■ How to complete this task:
Below are the records; tally the lines in them that include the word "minus" and reply with the number alone.

■ Input records:
+ + + + +

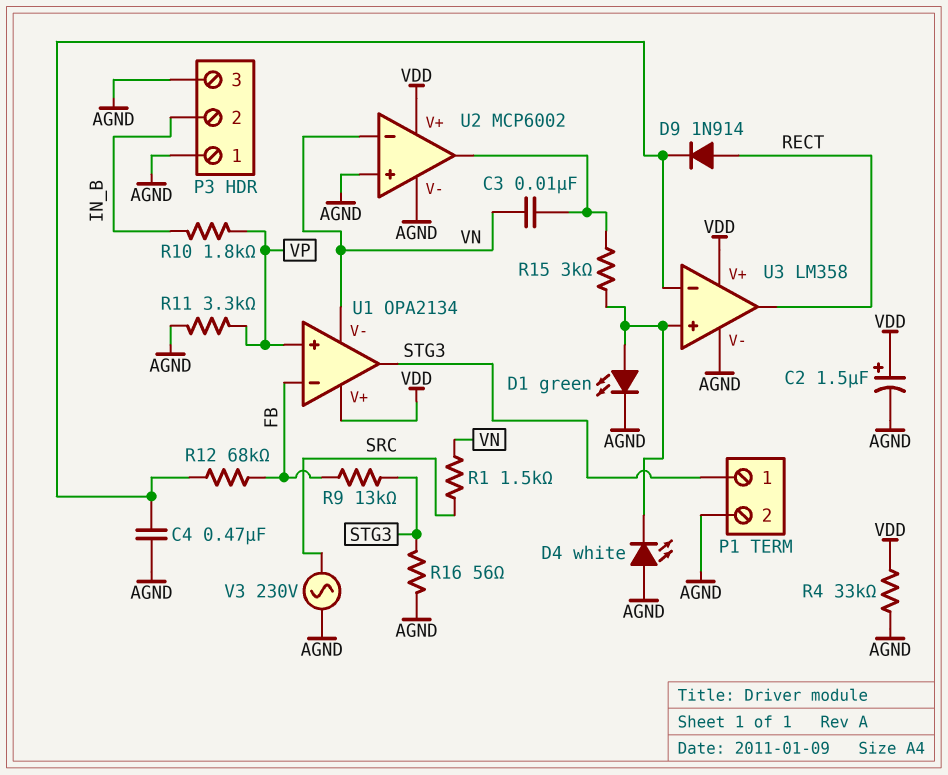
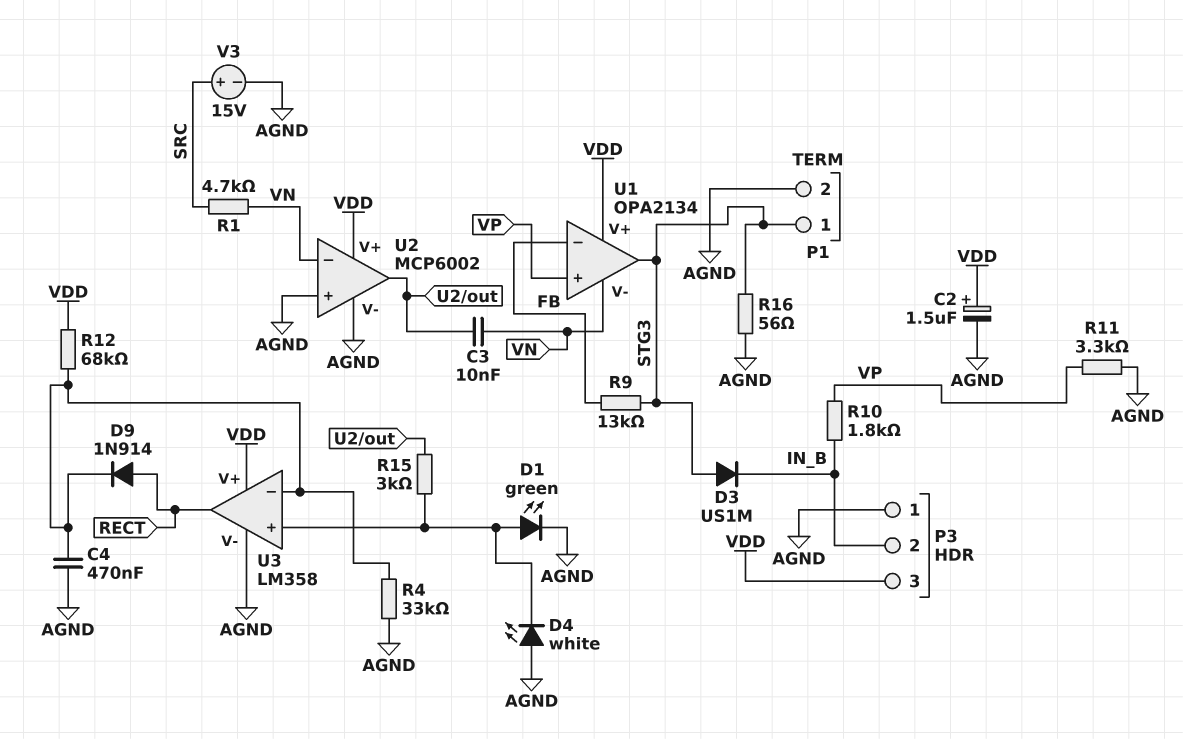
D3: none -> diode US1M (A STG3, K IN_B)
P3 pin 3: AGND -> VDD
R1: 1.5k (SRC, VN) -> 4.7k (SRC, VN)
R4: 33k (AGND, VDD) -> 33k (AGND, U3/in-)
R12: 68k (FB, U3/in-) -> 68k (U3/in-, VDD)
V3: AC 230V (AGND, SRC) -> 15V (plus SRC, minus AGND)

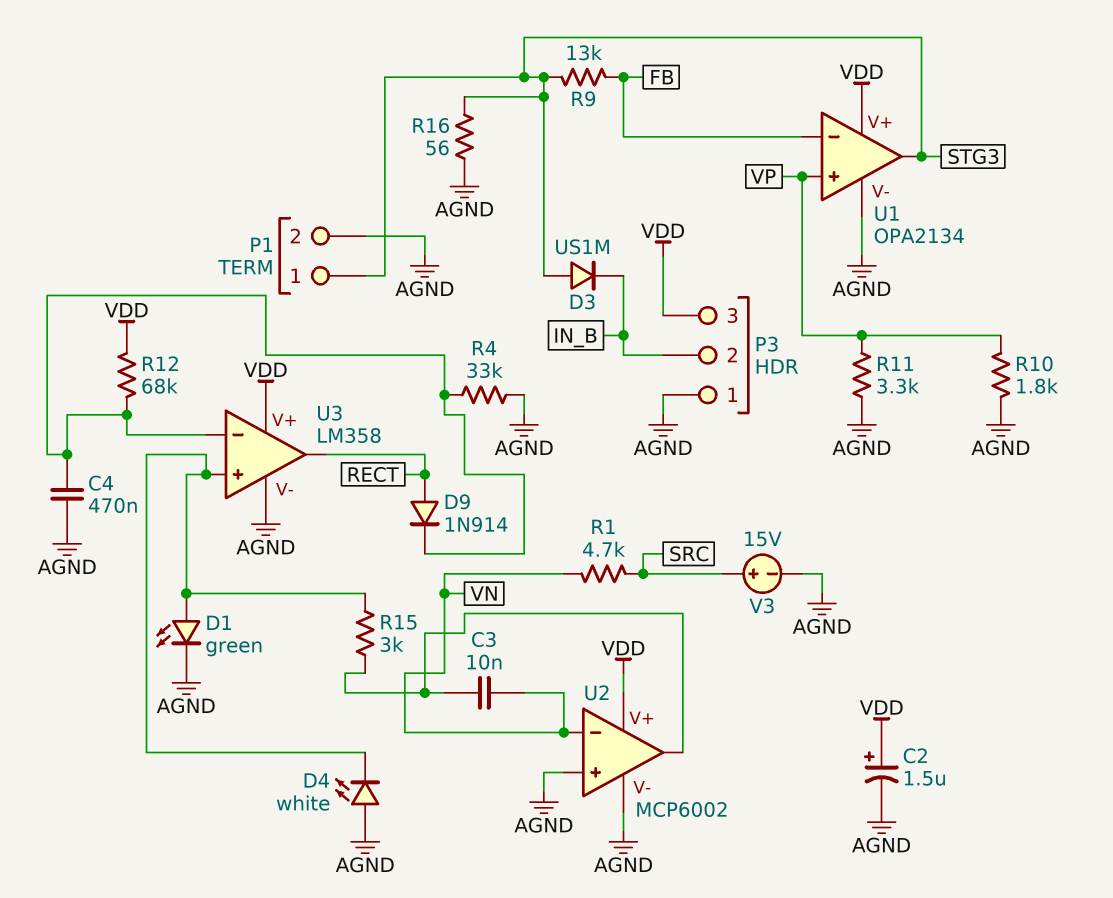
R10: 1.8k (IN_B, VP) -> 1.8k (AGND, VP)
U1 pin V-: VN -> AGND

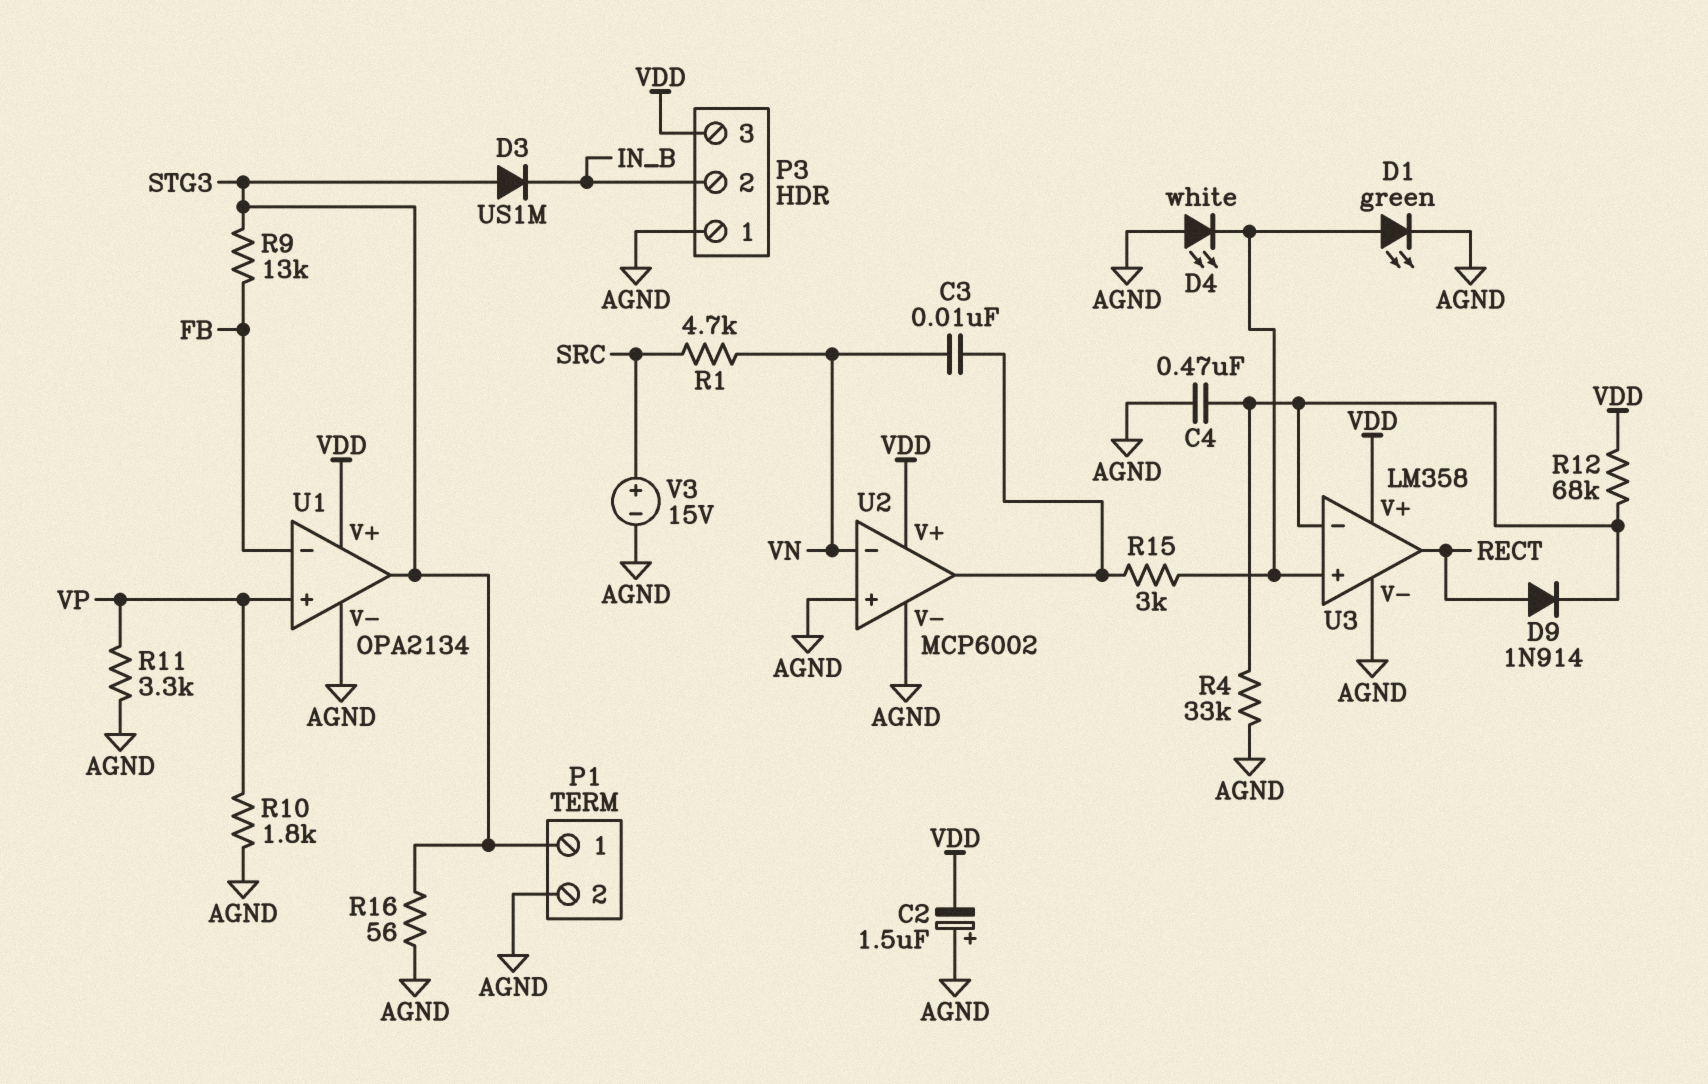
C2: 1.5uF (plus VDD, minus AGND) -> 1.5uF (plus AGND, minus VDD)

+ + + + +

■ Exercise solution:
2